**Task statement**
Look through the data below for the line with "(222, 388) = (217, 245): none -> red boat" and the line with "(394, 296) = (412, 213): black", then output those two and all lines in between, exactly as written.

[Records for the exercise]

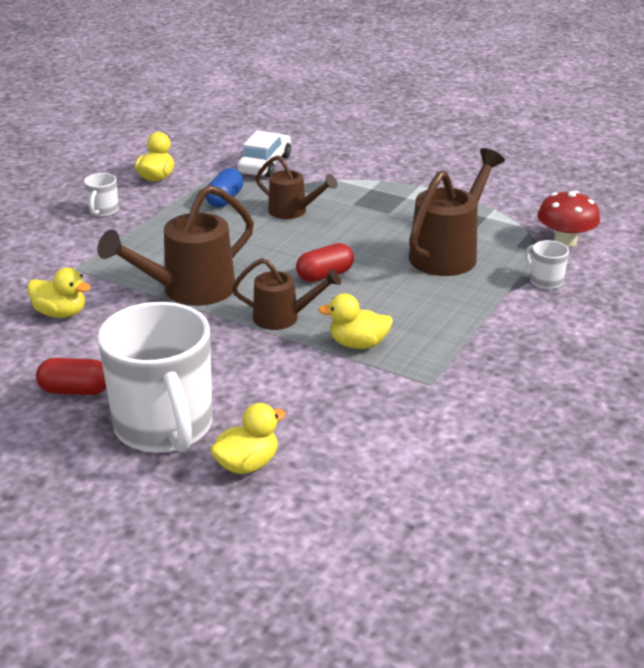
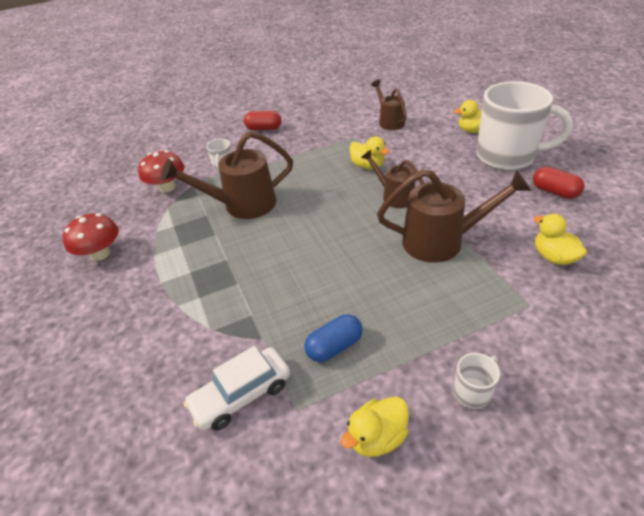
camera: 140 degrees left, 10 degrees up
(164, 428) = (507, 156): white mug -> white mug turned 90 degrees clockwise
(292, 211) = (292, 296): brown watering can -> brown watering can (389, 121)
(325, 275) = (337, 218): red capsule -> red capsule (264, 128)
(510, 182) = (100, 253): none -> red mushroom

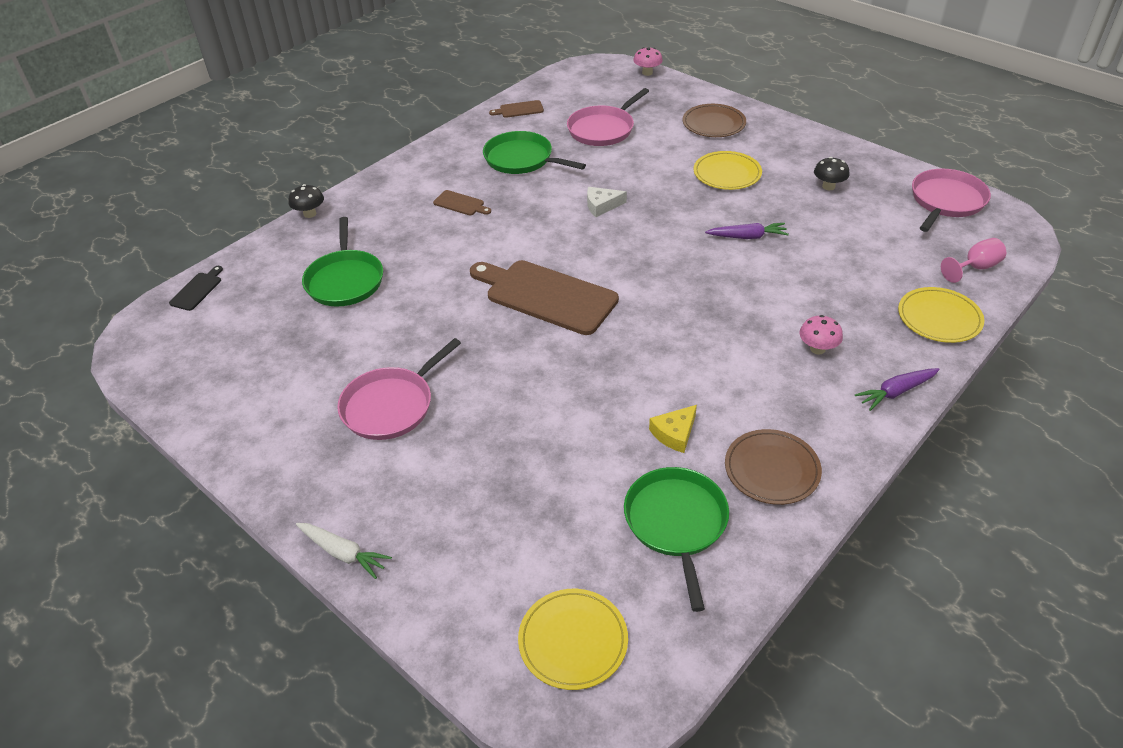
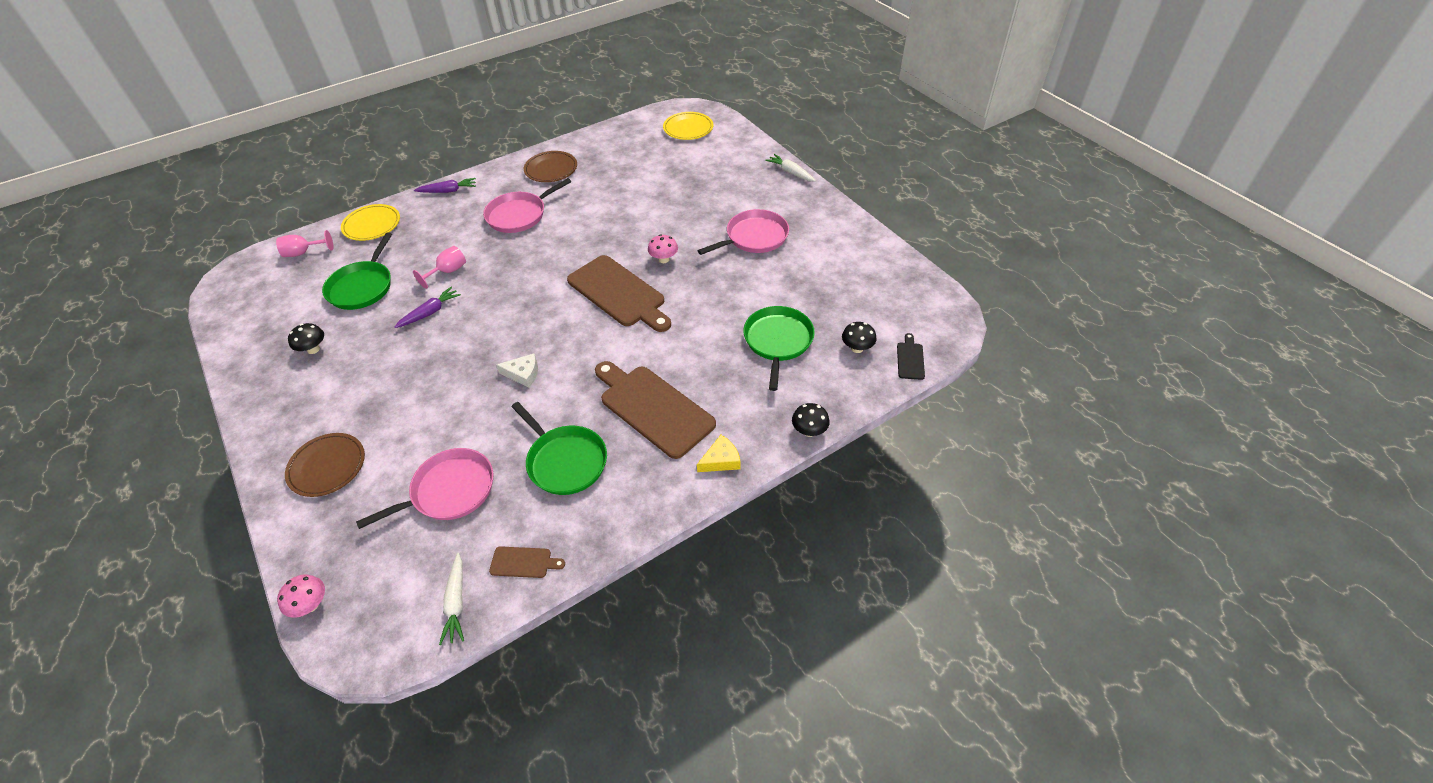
camera: 165 degrees left, 5 degrees up
(197, 290) = (910, 359): black cutting board -> black cutting board turned 150 degrees clockwise
(255, 290) = (857, 348): none -> black mushroom
(461, 204) = (653, 408): brown cutting board -> brown cutting board, size x2.29
(552, 88) = (456, 603): none -> white carrot
(674, 433) = (589, 193): yellow cheese -> yellow cheese (721, 460)
(676, 523) = (616, 157): green pan -> green pan (362, 287)
(727, 174) = (382, 387): yellow plate -> none
(747, 237) = (430, 312): purple carrot -> purple carrot turned 120 degrees clockwise
(772, 280) = (448, 272): none -> pink goblet
(817, 349) = (466, 221): pink mushroom -> pink mushroom (663, 259)
(946, 201) = (244, 312): pink pan -> pink pan (519, 215)

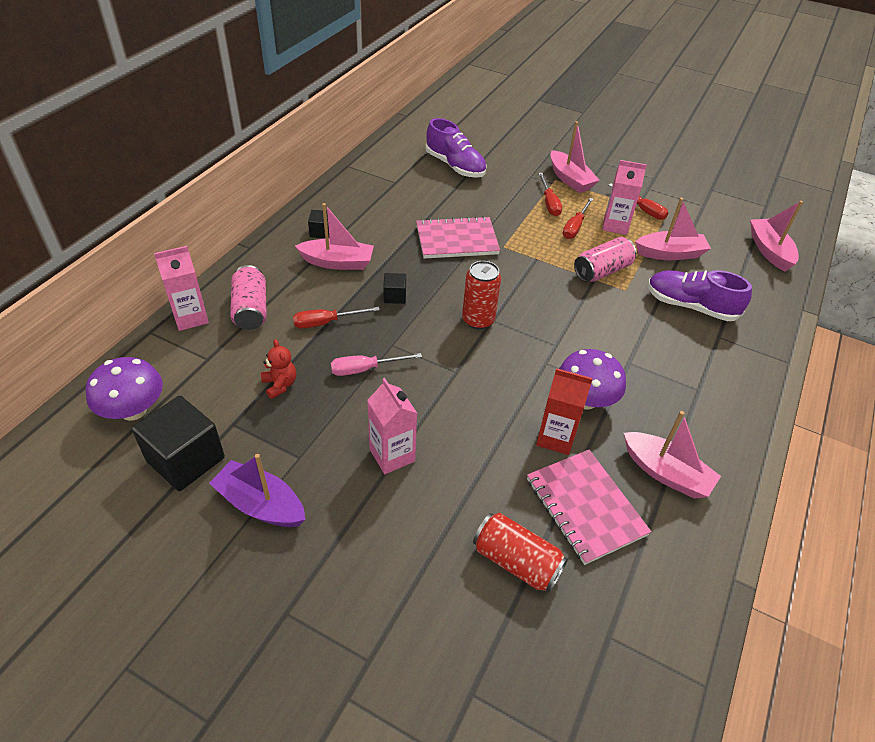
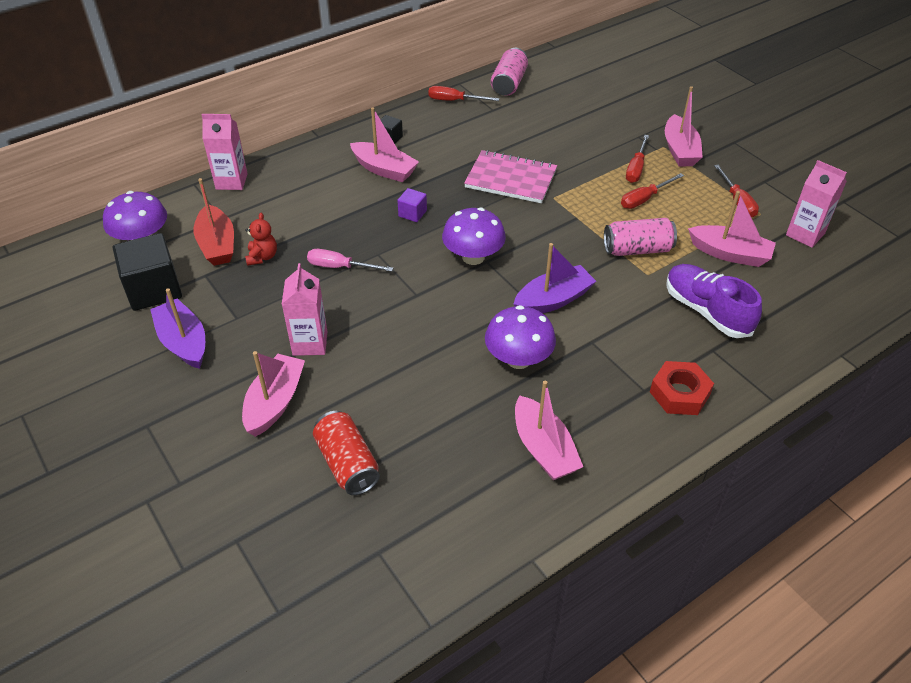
camera: 30 degrees right, 0 degrees up
(222, 388) = (217, 245): none -> red boat
(251, 309) = (283, 189): pink can -> pink can (509, 83)
(326, 322) = (336, 218): red screwdriver -> red screwdriver (454, 101)
(394, 296) = (412, 213): black cube -> purple cube
(455, 166) = (565, 108): purple shoe -> none
(478, 320) = (473, 257): red can -> purple mushroom
(555, 438) = (463, 381): red carton -> none
(572, 336) = (553, 300): none -> purple boat
(585, 507) = (442, 446): pink notebook -> none
(615, 225) = (691, 209): pink carton -> pink carton (805, 234)
(725, 382) = (679, 393): none -> red nut
(769, 251) = (856, 284): pink boat -> pink boat (275, 402)

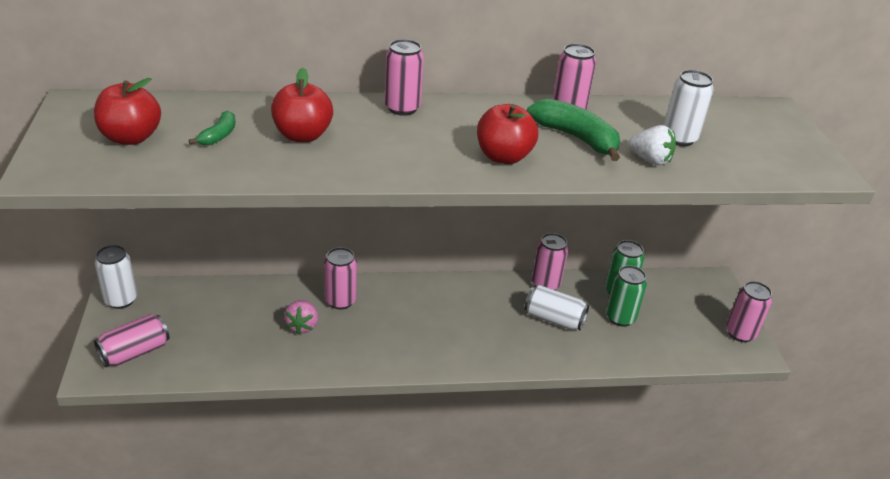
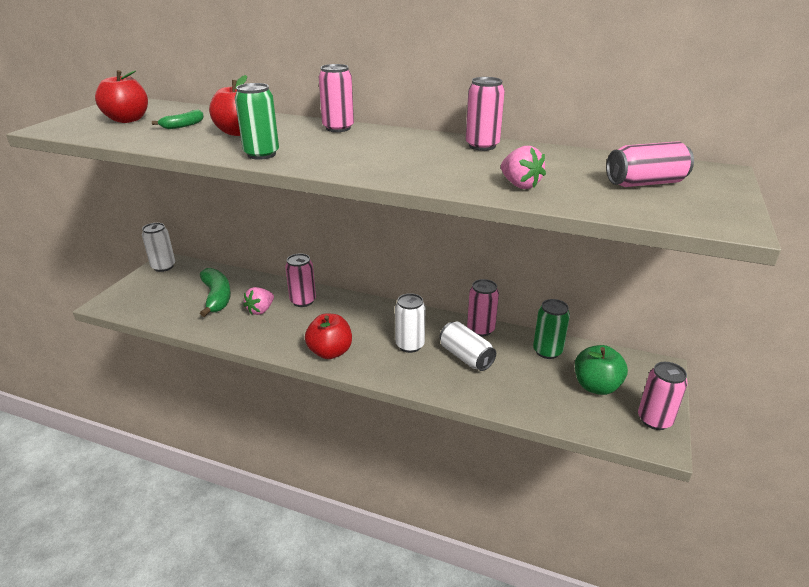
camera: 30 degrees right, 5 degrees down
(135, 352) = (140, 298): pink can -> pink can (645, 183)
(503, 157) = (379, 164): red apple -> red apple (330, 352)
(576, 138) = (464, 162): green banana -> green banana (217, 297)
(620, 318) = (531, 372): green can -> green can (261, 154)
(650, 160) = (520, 185): white strawberry -> pink strawberry
(679, 138) = (572, 176): white can -> white can (410, 345)
(679, 315) = (596, 386): none -> green apple

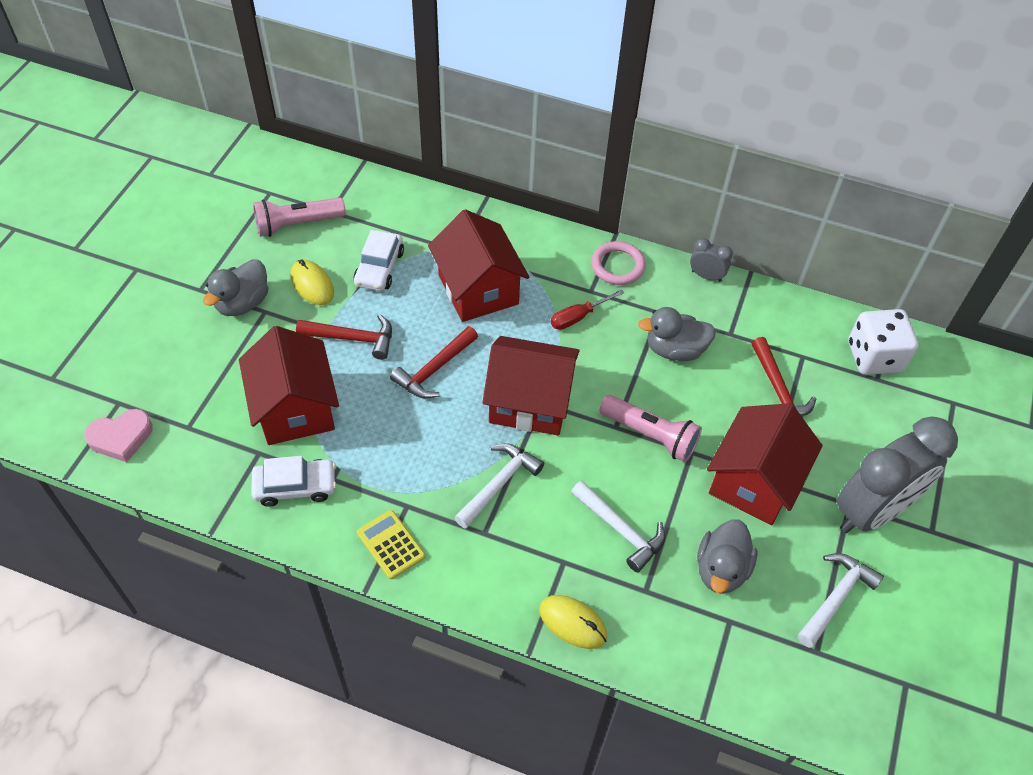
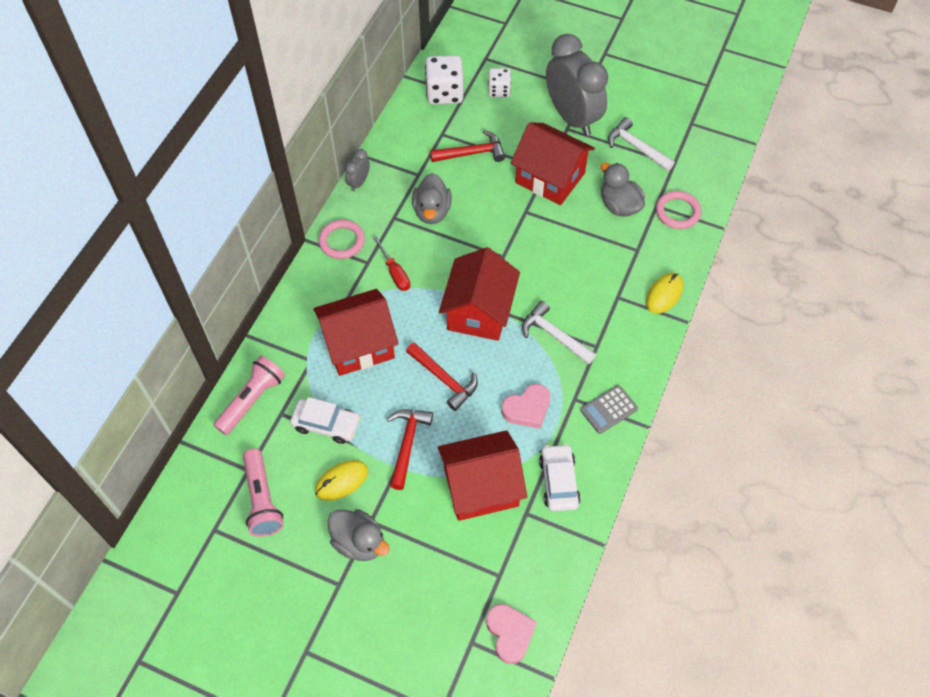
camera: 85 degrees left, 5 degrees up
(391, 544) = (608, 409): yellow calculator -> grey calculator
(394, 454) = (527, 409): none -> pink heart
(620, 530) = (591, 260): white hammer -> none
(650, 435) = (511, 235): pink flashlight -> pink flashlight (252, 400)
(721, 569) = (619, 205): grey duck -> grey duck turned 150 degrees counterclockwise
(723, 651) = (677, 212): none -> pink ring
(897, 419) = (499, 90): none -> white dice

[/Records for the exercise]

**Solution**
(222, 388) = (217, 245): none -> red boat
(251, 309) = (283, 189): pink can -> pink can (509, 83)
(326, 322) = (336, 218): red screwdriver -> red screwdriver (454, 101)
(394, 296) = (412, 213): black cube -> purple cube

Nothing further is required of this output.